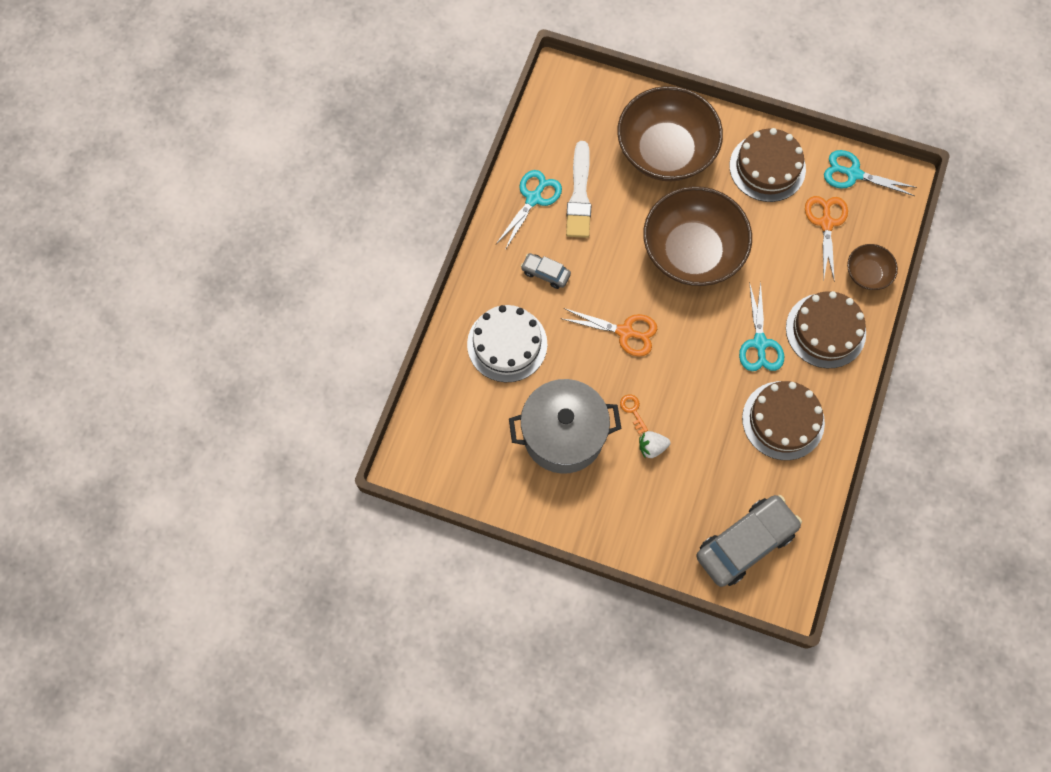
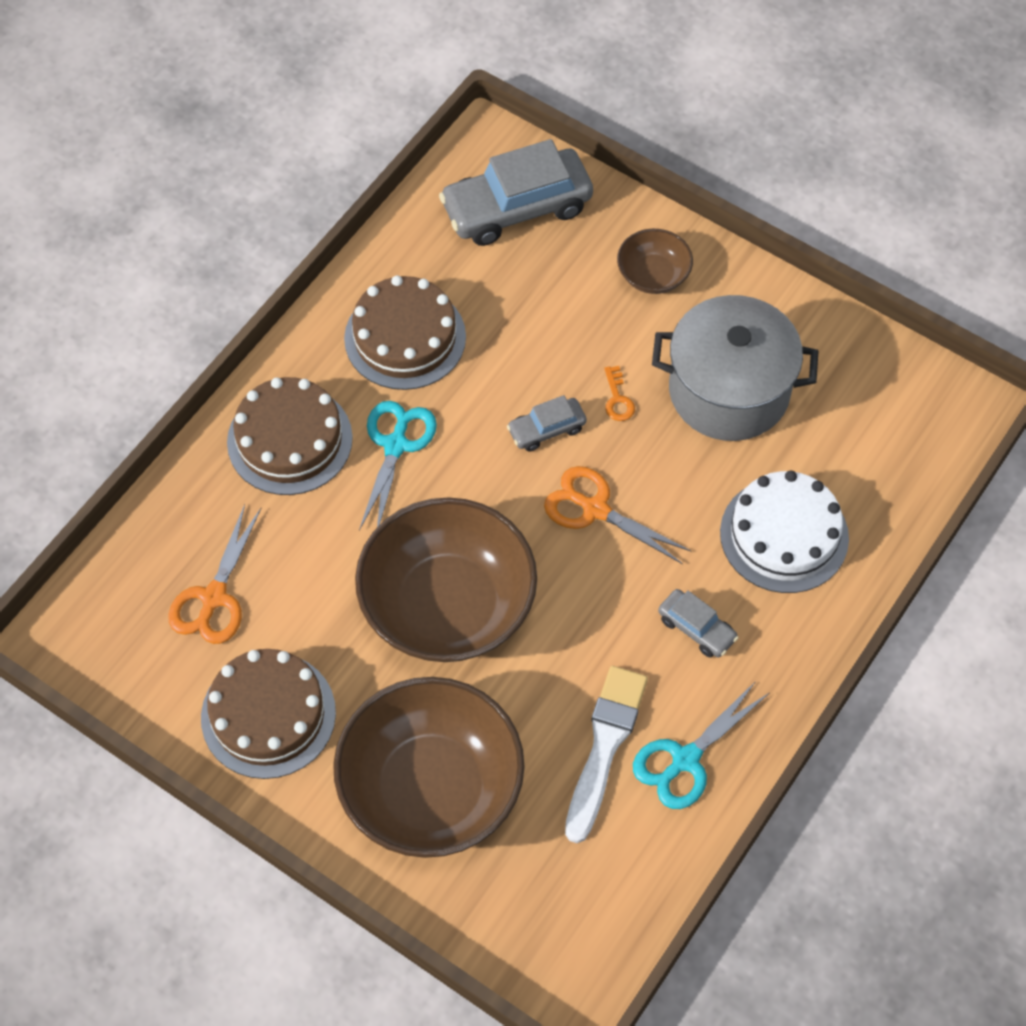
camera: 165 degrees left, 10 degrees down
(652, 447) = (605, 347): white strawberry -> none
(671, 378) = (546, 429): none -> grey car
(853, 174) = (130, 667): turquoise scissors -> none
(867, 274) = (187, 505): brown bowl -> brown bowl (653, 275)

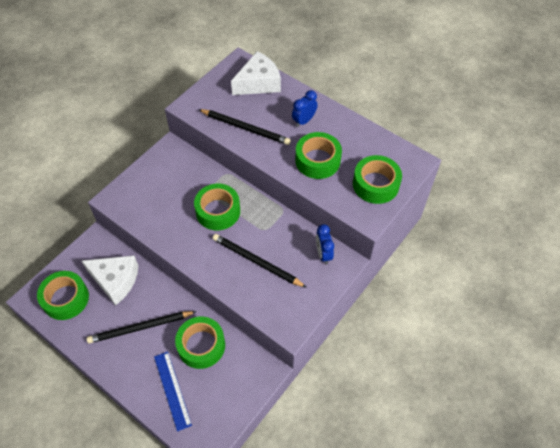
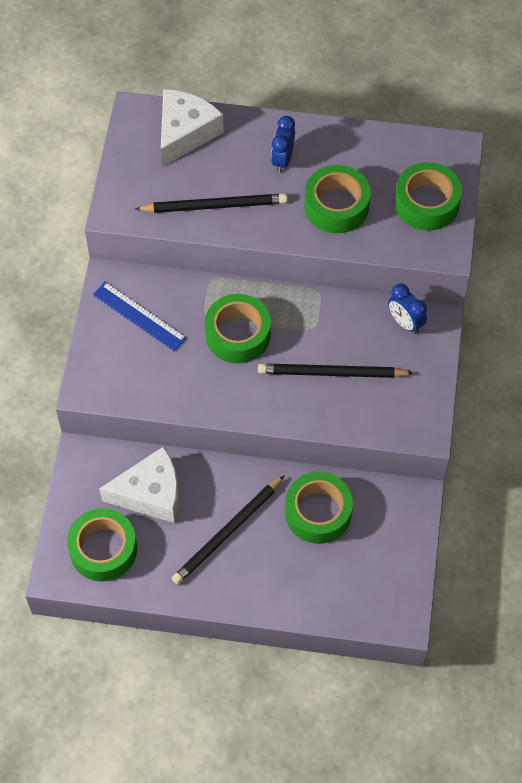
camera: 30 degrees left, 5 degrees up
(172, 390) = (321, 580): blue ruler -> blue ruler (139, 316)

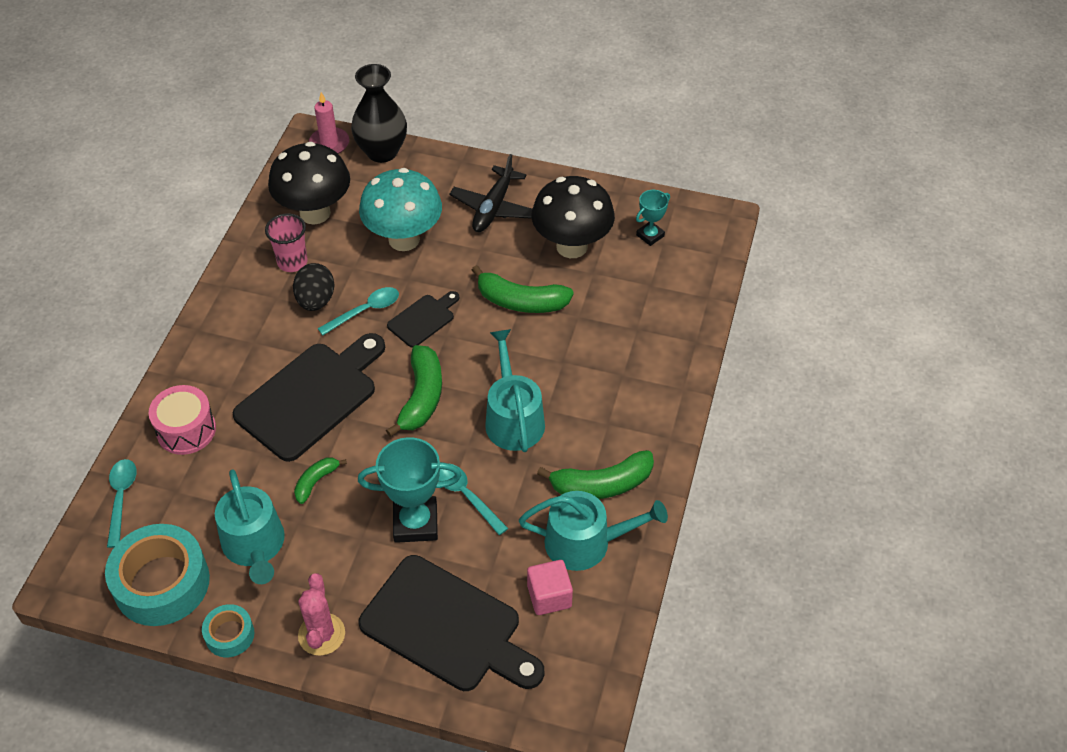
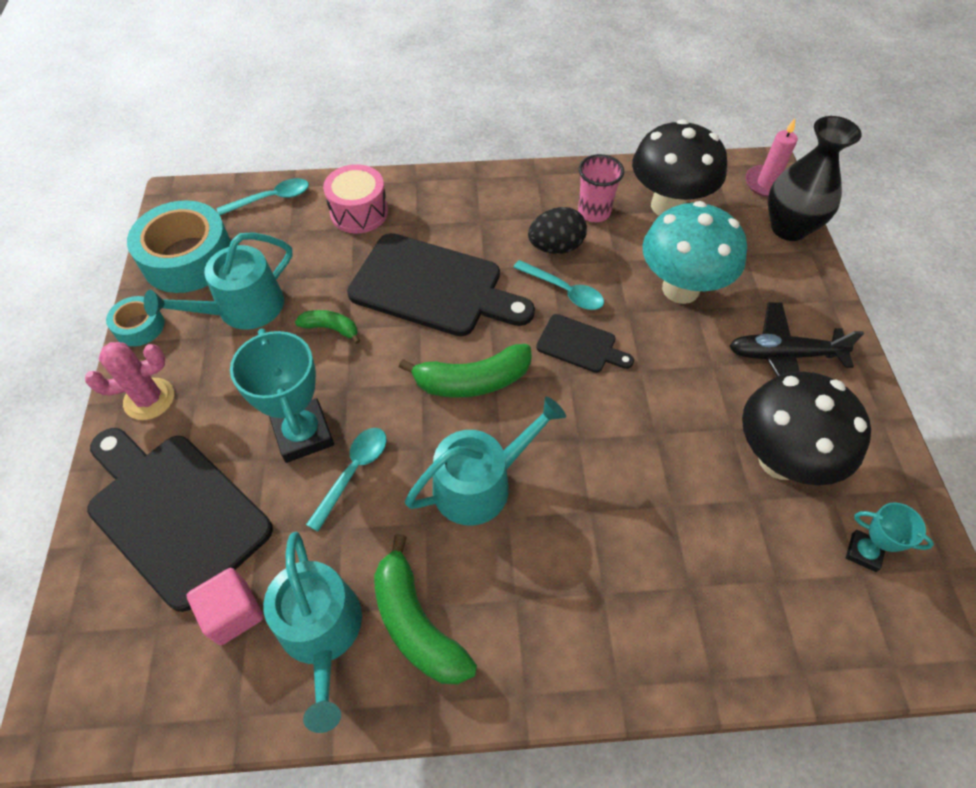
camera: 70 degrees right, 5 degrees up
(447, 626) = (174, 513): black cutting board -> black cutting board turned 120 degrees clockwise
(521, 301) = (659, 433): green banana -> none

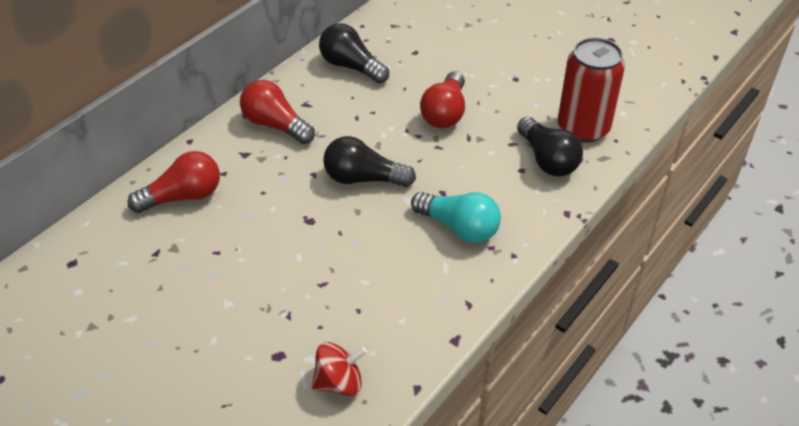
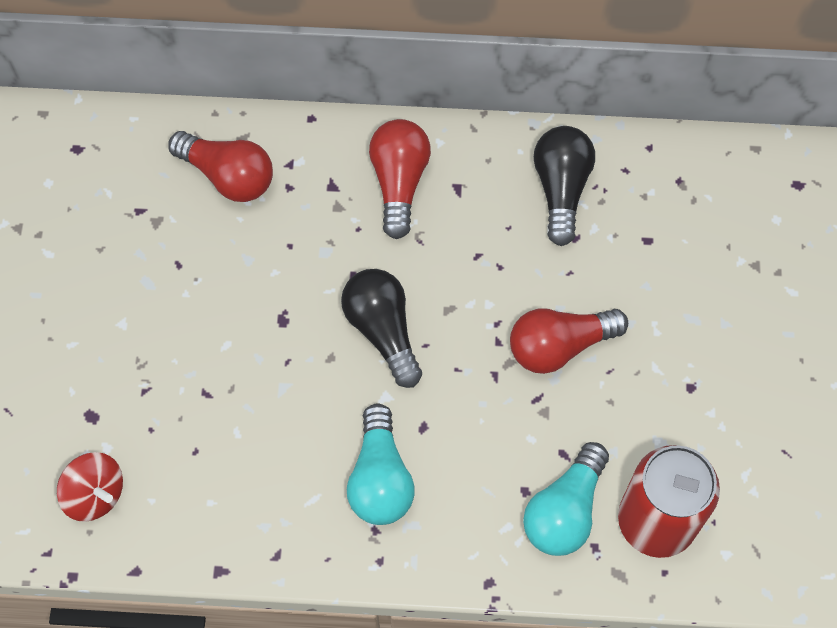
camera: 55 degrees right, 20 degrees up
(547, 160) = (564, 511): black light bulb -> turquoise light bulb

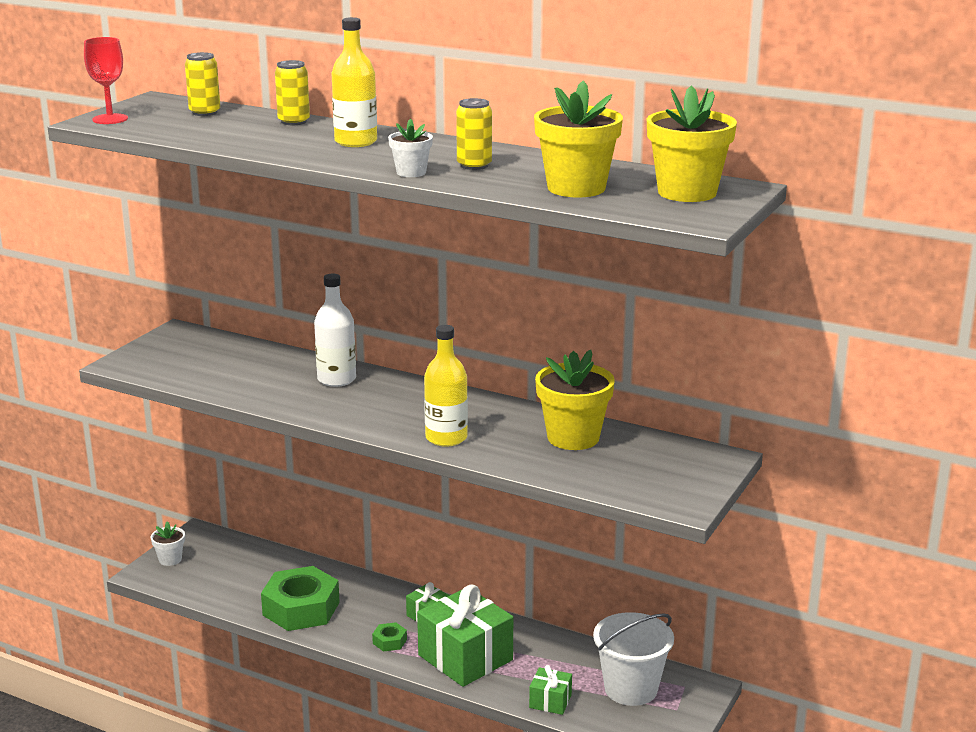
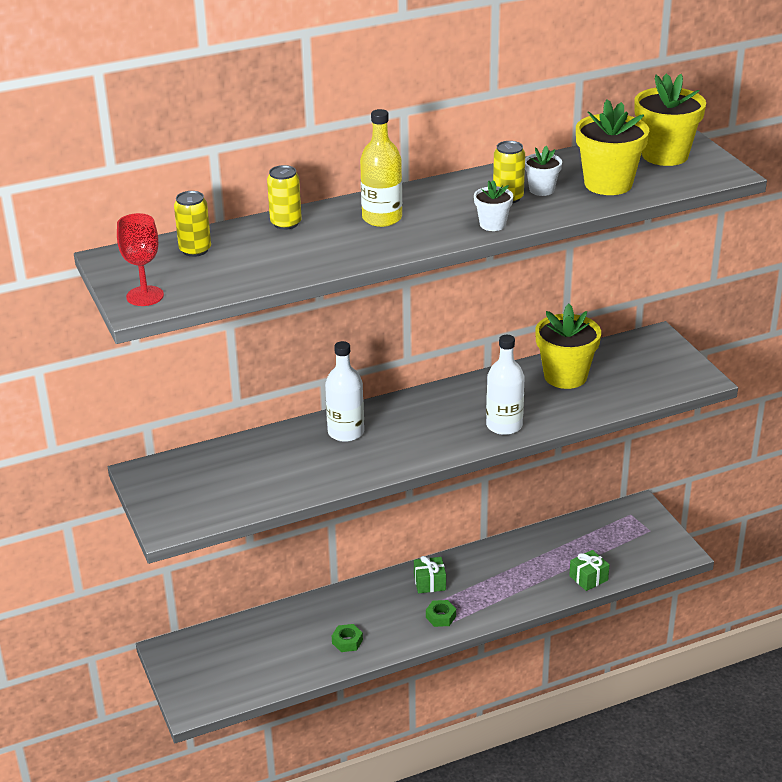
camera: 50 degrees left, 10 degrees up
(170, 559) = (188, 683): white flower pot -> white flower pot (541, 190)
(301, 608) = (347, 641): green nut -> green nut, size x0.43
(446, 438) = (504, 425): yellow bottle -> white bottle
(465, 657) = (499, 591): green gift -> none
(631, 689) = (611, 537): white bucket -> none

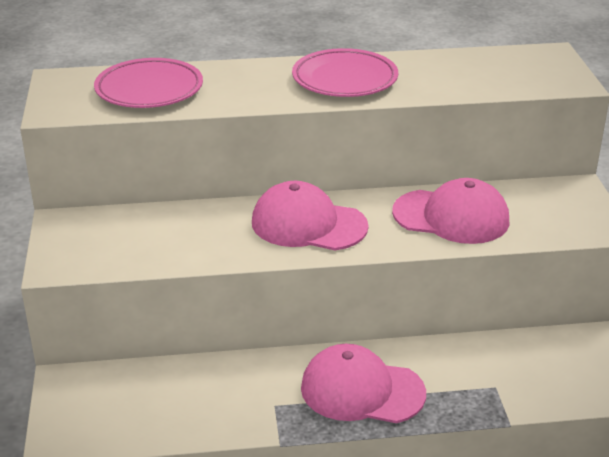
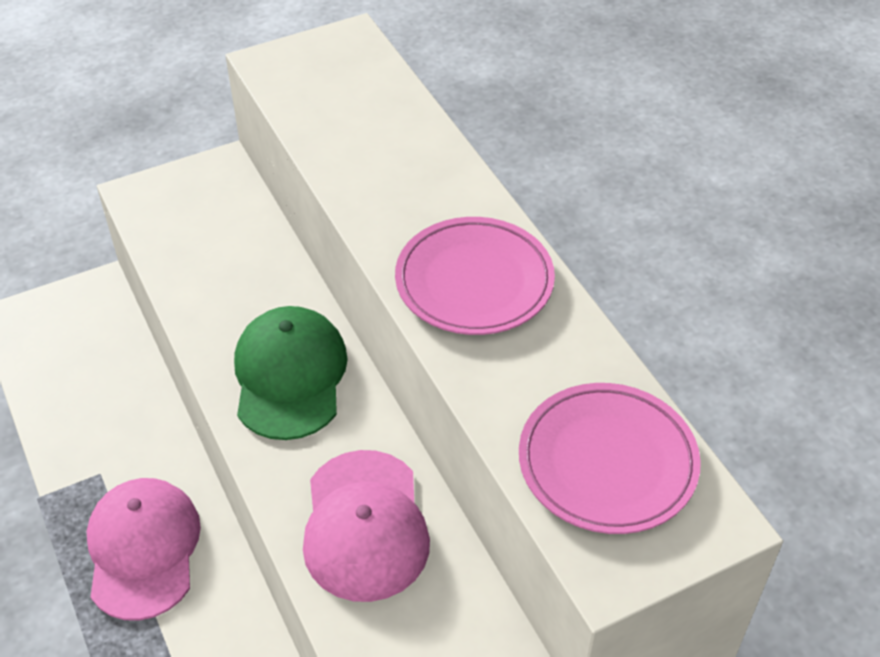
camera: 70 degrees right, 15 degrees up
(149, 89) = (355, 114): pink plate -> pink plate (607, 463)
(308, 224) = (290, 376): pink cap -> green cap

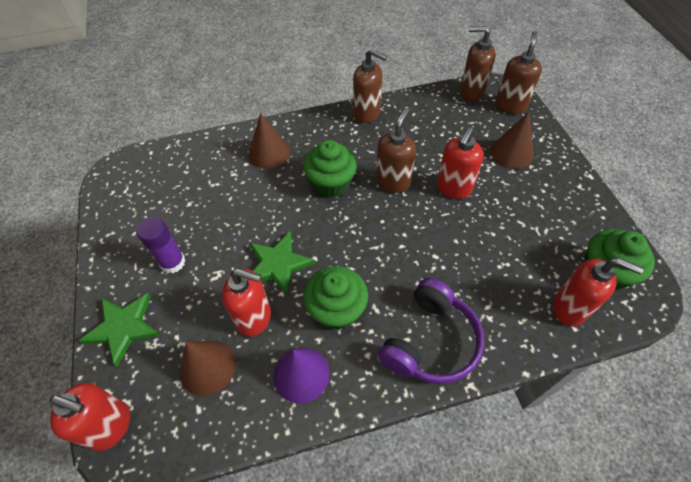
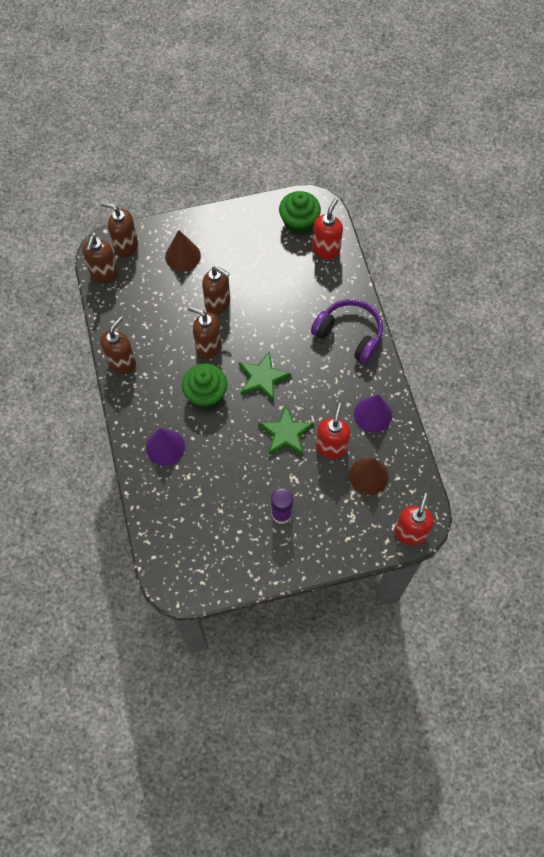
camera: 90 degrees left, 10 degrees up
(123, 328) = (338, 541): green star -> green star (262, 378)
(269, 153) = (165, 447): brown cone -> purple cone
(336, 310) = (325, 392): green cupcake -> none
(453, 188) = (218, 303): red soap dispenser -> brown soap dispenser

■ About this exercise ■
Exact lines, nothing more: output the one with "(631, 689) = (611, 537): white bucket -> none" and every later line through the end of the data, skipping pictures.

■ Answer below ■
(631, 689) = (611, 537): white bucket -> none

camera: 70 degrees right, 15 degrees up
(149, 89) = (355, 114): pink plate -> pink plate (607, 463)
(308, 224) = (290, 376): pink cap -> green cap

camera: 90 degrees left, 10 degrees up
(123, 328) = (338, 541): green star -> green star (262, 378)
(269, 153) = (165, 447): brown cone -> purple cone
(336, 310) = (325, 392): green cupcake -> none
(453, 188) = (218, 303): red soap dispenser -> brown soap dispenser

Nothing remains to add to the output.